TASK BRIEF »
An exact reproduction of the records is required, with all pictures omitted.

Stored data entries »
· · · · · · ·

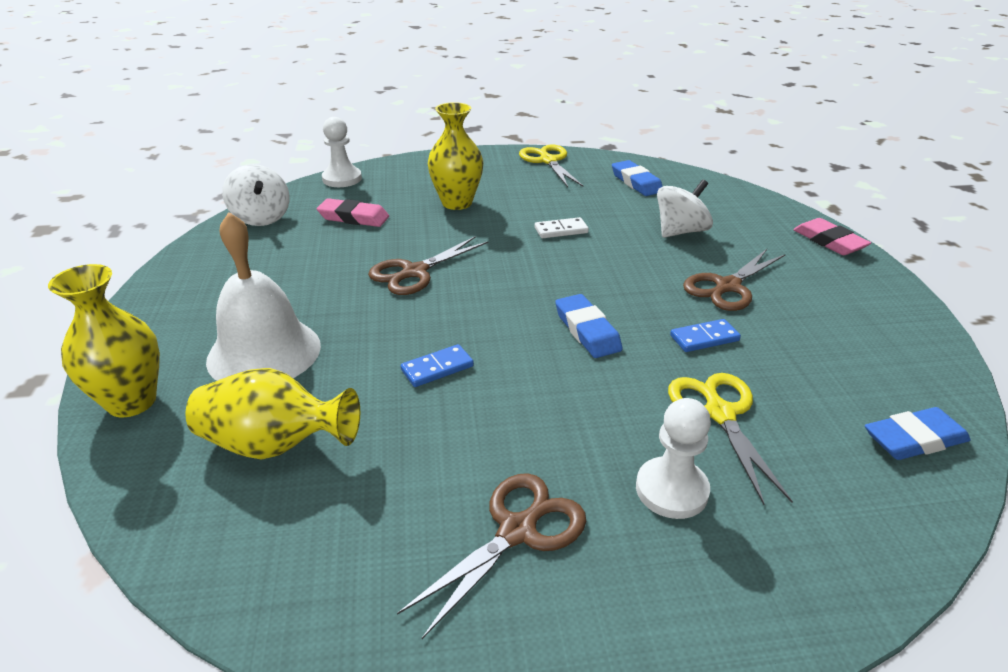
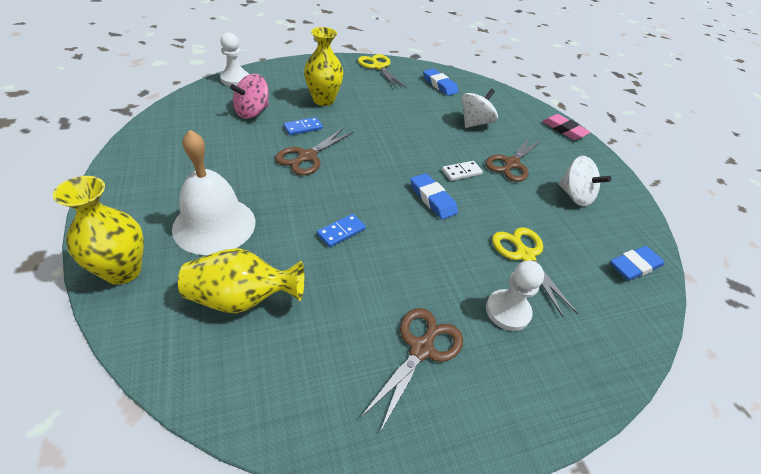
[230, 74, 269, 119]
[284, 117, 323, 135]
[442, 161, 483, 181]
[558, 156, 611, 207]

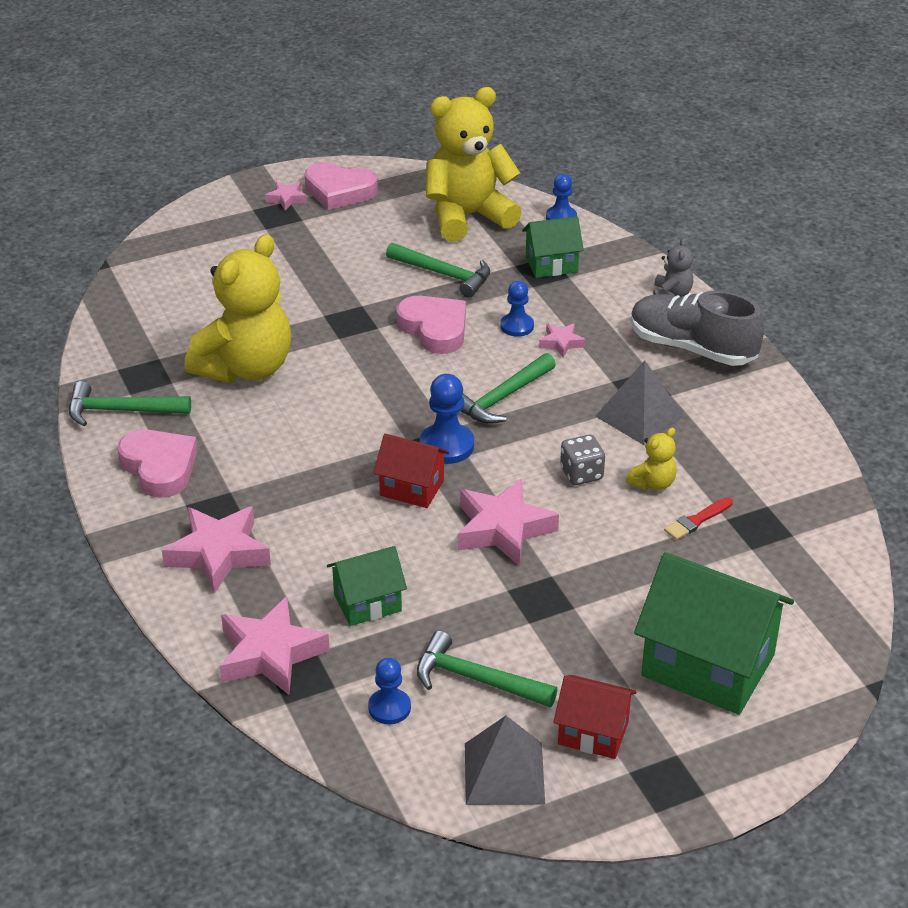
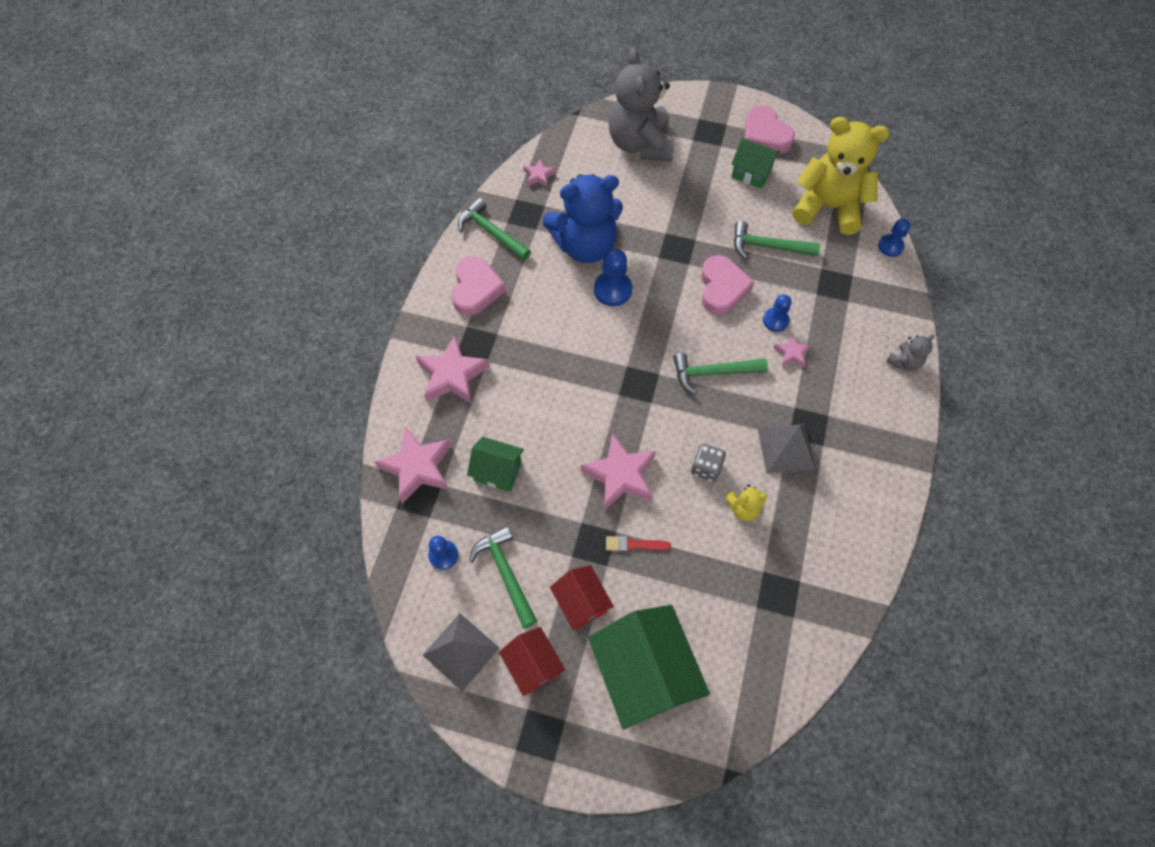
[523, 158, 555, 187]
[543, 174, 623, 263]
[550, 565, 614, 629]
[594, 249, 632, 306]
[606, 536, 671, 552]
[609, 48, 675, 162]
[731, 138, 780, 189]
[734, 221, 820, 259]
[631, 291, 765, 366] (first image)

· · · · · · ·

SOLUTION TO THIS EXERCISE »
[230, 74, 269, 119]
[284, 117, 323, 135]
[442, 161, 483, 181]
[558, 156, 611, 207]

[523, 158, 555, 187]
[543, 174, 623, 263]
[550, 565, 614, 629]
[594, 249, 632, 306]
[606, 536, 671, 552]
[609, 48, 675, 162]
[731, 138, 780, 189]
[734, 221, 820, 259]
[631, 291, 765, 366] (first image)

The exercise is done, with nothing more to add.